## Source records
....
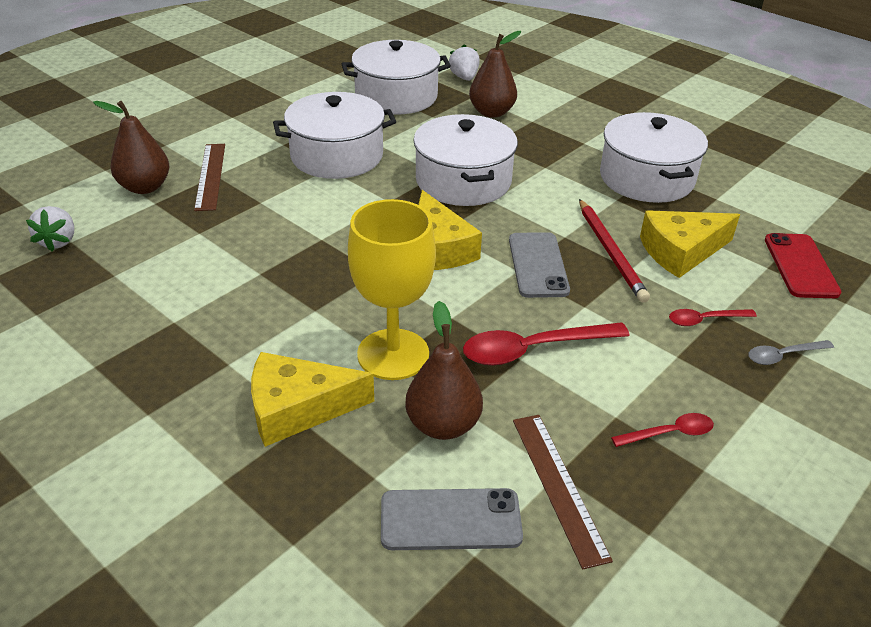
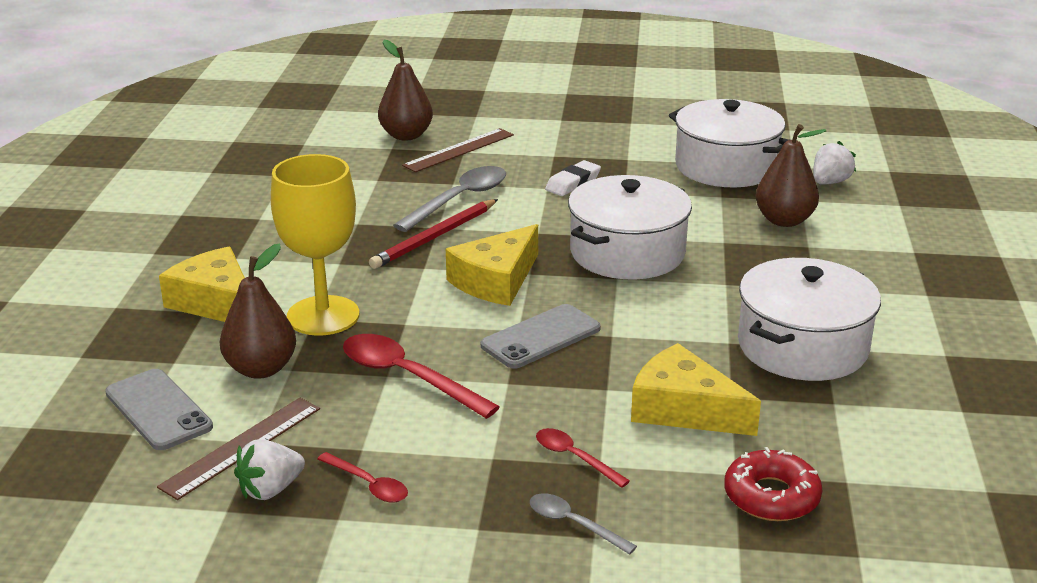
camera: 55 degrees right, 10 degrees down
(58, 241) = (298, 140): white strawberry -> white strawberry (270, 490)
(292, 211) = (459, 200): none -> grey spoon
(337, 156) = (573, 183): white pot -> white eraser
(610, 252) = (621, 368): red pencil -> red pencil (435, 237)
(800, 266) = (771, 496): red phone -> red donut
....
## WHAT IS REQUIRED
Only exact copies of the lines from the one containing "(337, 156) = (573, 183): white" to the end of the records belong in the answer.

## RESULT BELOW
(337, 156) = (573, 183): white pot -> white eraser
(610, 252) = (621, 368): red pencil -> red pencil (435, 237)
(800, 266) = (771, 496): red phone -> red donut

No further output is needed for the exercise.